> _RECORD EXCERPTS_

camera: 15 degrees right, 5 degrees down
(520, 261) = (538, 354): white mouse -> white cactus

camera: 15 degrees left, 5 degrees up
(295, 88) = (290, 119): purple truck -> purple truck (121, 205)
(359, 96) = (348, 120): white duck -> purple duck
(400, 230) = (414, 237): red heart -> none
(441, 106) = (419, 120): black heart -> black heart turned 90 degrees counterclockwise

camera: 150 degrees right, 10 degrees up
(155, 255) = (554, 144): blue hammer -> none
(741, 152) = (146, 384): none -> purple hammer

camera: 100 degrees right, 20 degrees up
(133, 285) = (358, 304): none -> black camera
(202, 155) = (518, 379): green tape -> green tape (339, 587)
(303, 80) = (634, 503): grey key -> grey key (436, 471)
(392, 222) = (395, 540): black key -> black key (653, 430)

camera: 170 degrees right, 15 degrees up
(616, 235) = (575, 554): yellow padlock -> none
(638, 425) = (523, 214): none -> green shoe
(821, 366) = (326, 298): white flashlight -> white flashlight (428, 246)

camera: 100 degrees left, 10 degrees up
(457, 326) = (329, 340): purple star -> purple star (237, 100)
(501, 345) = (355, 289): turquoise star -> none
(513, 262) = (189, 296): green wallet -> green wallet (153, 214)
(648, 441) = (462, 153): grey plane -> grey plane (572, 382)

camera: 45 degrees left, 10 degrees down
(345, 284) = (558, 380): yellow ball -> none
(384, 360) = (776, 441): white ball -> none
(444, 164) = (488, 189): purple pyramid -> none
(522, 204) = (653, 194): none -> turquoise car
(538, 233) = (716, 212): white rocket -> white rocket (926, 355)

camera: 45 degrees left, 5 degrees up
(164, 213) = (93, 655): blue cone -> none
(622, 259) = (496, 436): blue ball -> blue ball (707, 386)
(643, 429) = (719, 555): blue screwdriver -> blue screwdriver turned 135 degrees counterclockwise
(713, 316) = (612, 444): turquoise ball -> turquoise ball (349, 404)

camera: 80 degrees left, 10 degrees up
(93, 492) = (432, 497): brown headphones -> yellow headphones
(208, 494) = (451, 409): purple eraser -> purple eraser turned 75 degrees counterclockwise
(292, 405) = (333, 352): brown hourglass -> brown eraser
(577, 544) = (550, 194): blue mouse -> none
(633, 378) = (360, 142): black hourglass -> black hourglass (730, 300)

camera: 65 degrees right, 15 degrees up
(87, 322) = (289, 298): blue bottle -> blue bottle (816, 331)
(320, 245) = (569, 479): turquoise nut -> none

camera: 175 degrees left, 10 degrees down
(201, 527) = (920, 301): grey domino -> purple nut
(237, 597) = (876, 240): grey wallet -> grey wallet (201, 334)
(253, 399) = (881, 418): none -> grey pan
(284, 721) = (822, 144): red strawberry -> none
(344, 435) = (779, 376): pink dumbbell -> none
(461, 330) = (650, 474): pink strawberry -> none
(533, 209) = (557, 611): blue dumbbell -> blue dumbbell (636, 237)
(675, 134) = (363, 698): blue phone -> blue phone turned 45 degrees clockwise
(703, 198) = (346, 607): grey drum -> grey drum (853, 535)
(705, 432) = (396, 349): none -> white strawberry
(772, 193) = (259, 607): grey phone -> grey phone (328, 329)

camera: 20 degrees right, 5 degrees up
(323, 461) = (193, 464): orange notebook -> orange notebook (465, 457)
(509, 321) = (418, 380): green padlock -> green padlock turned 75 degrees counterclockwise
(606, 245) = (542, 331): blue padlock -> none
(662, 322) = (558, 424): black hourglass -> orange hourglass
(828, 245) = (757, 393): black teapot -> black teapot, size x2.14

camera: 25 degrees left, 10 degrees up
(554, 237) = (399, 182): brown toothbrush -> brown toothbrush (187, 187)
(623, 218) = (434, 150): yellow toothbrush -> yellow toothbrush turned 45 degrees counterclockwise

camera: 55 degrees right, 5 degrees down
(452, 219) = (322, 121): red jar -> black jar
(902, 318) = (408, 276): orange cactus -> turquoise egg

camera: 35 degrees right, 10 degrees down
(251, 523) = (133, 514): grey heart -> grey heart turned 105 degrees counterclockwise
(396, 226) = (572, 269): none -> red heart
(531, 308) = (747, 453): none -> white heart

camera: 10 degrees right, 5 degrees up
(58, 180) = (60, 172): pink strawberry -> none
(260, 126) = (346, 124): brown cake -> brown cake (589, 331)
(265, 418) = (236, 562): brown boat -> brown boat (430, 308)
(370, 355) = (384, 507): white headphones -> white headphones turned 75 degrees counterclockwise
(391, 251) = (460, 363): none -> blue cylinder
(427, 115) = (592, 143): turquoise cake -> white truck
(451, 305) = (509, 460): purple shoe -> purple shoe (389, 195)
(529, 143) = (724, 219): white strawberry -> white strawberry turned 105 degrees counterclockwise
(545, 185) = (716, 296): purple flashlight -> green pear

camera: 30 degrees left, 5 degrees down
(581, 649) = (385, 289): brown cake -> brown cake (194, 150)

> _DIRECTIONS FOR THIS TASK_
Every entry must be duplicated exactly as it stands.

> _SOLUTION TO THIS EXERCISE_
camera: 15 degrees right, 5 degrees down
(520, 261) = (538, 354): white mouse -> white cactus

camera: 15 degrees left, 5 degrees up
(295, 88) = (290, 119): purple truck -> purple truck (121, 205)
(359, 96) = (348, 120): white duck -> purple duck
(400, 230) = (414, 237): red heart -> none
(441, 106) = (419, 120): black heart -> black heart turned 90 degrees counterclockwise

camera: 150 degrees right, 10 degrees up
(155, 255) = (554, 144): blue hammer -> none
(741, 152) = (146, 384): none -> purple hammer

camera: 100 degrees right, 20 degrees up
(133, 285) = (358, 304): none -> black camera
(202, 155) = (518, 379): green tape -> green tape (339, 587)
(303, 80) = (634, 503): grey key -> grey key (436, 471)
(392, 222) = (395, 540): black key -> black key (653, 430)

camera: 170 degrees right, 15 degrees up
(616, 235) = (575, 554): yellow padlock -> none
(638, 425) = (523, 214): none -> green shoe
(821, 366) = (326, 298): white flashlight -> white flashlight (428, 246)

camera: 100 degrees left, 10 degrees up
(457, 326) = (329, 340): purple star -> purple star (237, 100)
(501, 345) = (355, 289): turquoise star -> none
(513, 262) = (189, 296): green wallet -> green wallet (153, 214)
(648, 441) = (462, 153): grey plane -> grey plane (572, 382)

camera: 45 degrees left, 10 degrees down
(345, 284) = (558, 380): yellow ball -> none
(384, 360) = (776, 441): white ball -> none
(444, 164) = (488, 189): purple pyramid -> none
(522, 204) = (653, 194): none -> turquoise car
(538, 233) = (716, 212): white rocket -> white rocket (926, 355)

camera: 45 degrees left, 5 degrees up
(164, 213) = (93, 655): blue cone -> none
(622, 259) = (496, 436): blue ball -> blue ball (707, 386)
(643, 429) = (719, 555): blue screwdriver -> blue screwdriver turned 135 degrees counterclockwise
(713, 316) = (612, 444): turquoise ball -> turquoise ball (349, 404)

camera: 80 degrees left, 10 degrees up
(93, 492) = (432, 497): brown headphones -> yellow headphones
(208, 494) = (451, 409): purple eraser -> purple eraser turned 75 degrees counterclockwise
(292, 405) = (333, 352): brown hourglass -> brown eraser
(577, 544) = (550, 194): blue mouse -> none
(633, 378) = (360, 142): black hourglass -> black hourglass (730, 300)

camera: 65 degrees right, 15 degrees up
(87, 322) = (289, 298): blue bottle -> blue bottle (816, 331)
(320, 245) = (569, 479): turquoise nut -> none

camera: 175 degrees left, 10 degrees down
(201, 527) = (920, 301): grey domino -> purple nut
(237, 597) = (876, 240): grey wallet -> grey wallet (201, 334)
(253, 399) = (881, 418): none -> grey pan
(284, 721) = (822, 144): red strawberry -> none
(344, 435) = (779, 376): pink dumbbell -> none
(461, 330) = (650, 474): pink strawberry -> none
(533, 209) = (557, 611): blue dumbbell -> blue dumbbell (636, 237)
(675, 134) = (363, 698): blue phone -> blue phone turned 45 degrees clockwise
(703, 198) = (346, 607): grey drum -> grey drum (853, 535)
(705, 432) = (396, 349): none -> white strawberry
(772, 193) = (259, 607): grey phone -> grey phone (328, 329)

camera: 20 degrees right, 5 degrees up
(323, 461) = (193, 464): orange notebook -> orange notebook (465, 457)
(509, 321) = (418, 380): green padlock -> green padlock turned 75 degrees counterclockwise
(606, 245) = (542, 331): blue padlock -> none
(662, 322) = (558, 424): black hourglass -> orange hourglass
(828, 245) = (757, 393): black teapot -> black teapot, size x2.14

camera: 25 degrees left, 10 degrees up
(554, 237) = (399, 182): brown toothbrush -> brown toothbrush (187, 187)
(623, 218) = (434, 150): yellow toothbrush -> yellow toothbrush turned 45 degrees counterclockwise

camera: 55 degrees right, 5 degrees down
(452, 219) = (322, 121): red jar -> black jar
(902, 318) = (408, 276): orange cactus -> turquoise egg

camera: 35 degrees right, 10 degrees down
(251, 523) = (133, 514): grey heart -> grey heart turned 105 degrees counterclockwise
(396, 226) = (572, 269): none -> red heart
(531, 308) = (747, 453): none -> white heart

camera: 10 degrees right, 5 degrees up
(58, 180) = (60, 172): pink strawberry -> none
(260, 126) = (346, 124): brown cake -> brown cake (589, 331)
(265, 418) = (236, 562): brown boat -> brown boat (430, 308)
(370, 355) = (384, 507): white headphones -> white headphones turned 75 degrees counterclockwise
(391, 251) = (460, 363): none -> blue cylinder
(427, 115) = (592, 143): turquoise cake -> white truck
(451, 305) = (509, 460): purple shoe -> purple shoe (389, 195)
(529, 143) = (724, 219): white strawberry -> white strawberry turned 105 degrees counterclockwise
(545, 185) = (716, 296): purple flashlight -> green pear

camera: 30 degrees left, 5 degrees down
(581, 649) = (385, 289): brown cake -> brown cake (194, 150)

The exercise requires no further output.